(Beginning of Supplied records)

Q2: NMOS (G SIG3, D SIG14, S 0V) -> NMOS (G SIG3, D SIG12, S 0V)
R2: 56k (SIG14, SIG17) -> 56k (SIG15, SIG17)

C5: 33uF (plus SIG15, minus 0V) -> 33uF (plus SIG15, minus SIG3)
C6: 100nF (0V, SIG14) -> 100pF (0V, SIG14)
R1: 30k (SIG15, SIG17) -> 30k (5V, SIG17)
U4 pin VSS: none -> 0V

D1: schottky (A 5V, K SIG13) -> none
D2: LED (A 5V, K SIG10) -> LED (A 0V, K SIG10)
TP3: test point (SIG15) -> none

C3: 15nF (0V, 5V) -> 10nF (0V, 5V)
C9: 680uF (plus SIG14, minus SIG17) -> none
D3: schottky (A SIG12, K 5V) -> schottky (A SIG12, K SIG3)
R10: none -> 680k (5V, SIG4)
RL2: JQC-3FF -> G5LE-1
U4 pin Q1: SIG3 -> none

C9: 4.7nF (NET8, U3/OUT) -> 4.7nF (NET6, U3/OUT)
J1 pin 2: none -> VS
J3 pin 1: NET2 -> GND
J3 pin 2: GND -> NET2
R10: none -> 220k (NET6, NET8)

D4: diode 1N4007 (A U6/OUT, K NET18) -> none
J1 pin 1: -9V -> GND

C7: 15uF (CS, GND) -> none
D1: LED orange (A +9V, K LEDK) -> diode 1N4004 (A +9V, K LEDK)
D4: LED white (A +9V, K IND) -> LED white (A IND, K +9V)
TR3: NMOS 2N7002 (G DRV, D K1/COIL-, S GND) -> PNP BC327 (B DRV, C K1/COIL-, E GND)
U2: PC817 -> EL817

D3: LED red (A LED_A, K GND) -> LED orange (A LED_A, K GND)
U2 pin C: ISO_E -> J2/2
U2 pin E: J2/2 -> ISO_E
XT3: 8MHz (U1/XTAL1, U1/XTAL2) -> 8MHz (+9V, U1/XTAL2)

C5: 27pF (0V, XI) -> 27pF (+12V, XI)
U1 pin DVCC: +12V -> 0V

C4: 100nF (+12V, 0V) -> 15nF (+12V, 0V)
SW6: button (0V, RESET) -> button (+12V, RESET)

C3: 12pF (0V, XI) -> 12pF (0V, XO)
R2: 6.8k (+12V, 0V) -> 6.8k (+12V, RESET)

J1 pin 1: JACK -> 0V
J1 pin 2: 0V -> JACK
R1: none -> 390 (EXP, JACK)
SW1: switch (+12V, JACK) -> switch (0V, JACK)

(End of Supplied records)

● Requirement: Wherever the string "RESET" occurs in the data, copy the line that holds it.

● Written response:
SW6: button (0V, RESET) -> button (+12V, RESET)
R2: 6.8k (+12V, 0V) -> 6.8k (+12V, RESET)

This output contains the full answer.